** WORK ORDER **
Nothing but the lines from the one containing "none -> white brick D2:E3 level 1" through the end of the data below may appear in the response, each one exact.

** THE DATA **
________________________

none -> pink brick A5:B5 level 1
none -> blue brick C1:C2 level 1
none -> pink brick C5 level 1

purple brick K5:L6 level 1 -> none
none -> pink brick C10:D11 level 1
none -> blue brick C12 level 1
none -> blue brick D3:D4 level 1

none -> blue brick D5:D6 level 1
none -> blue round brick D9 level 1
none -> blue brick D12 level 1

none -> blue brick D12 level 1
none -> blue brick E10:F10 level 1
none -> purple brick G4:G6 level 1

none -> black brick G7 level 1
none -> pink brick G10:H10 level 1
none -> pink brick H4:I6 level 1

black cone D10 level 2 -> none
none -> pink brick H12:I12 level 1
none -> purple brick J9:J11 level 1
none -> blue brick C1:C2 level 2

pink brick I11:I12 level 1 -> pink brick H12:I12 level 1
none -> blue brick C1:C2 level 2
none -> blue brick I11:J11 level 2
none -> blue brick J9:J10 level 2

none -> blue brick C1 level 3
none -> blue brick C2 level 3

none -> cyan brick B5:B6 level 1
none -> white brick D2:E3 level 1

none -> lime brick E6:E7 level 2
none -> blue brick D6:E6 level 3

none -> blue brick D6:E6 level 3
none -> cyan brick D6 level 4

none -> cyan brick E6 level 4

________________________

** SOLUTION TO THIS PROBLEM **
none -> white brick D2:E3 level 1

none -> lime brick E6:E7 level 2
none -> blue brick D6:E6 level 3

none -> blue brick D6:E6 level 3
none -> cyan brick D6 level 4

none -> cyan brick E6 level 4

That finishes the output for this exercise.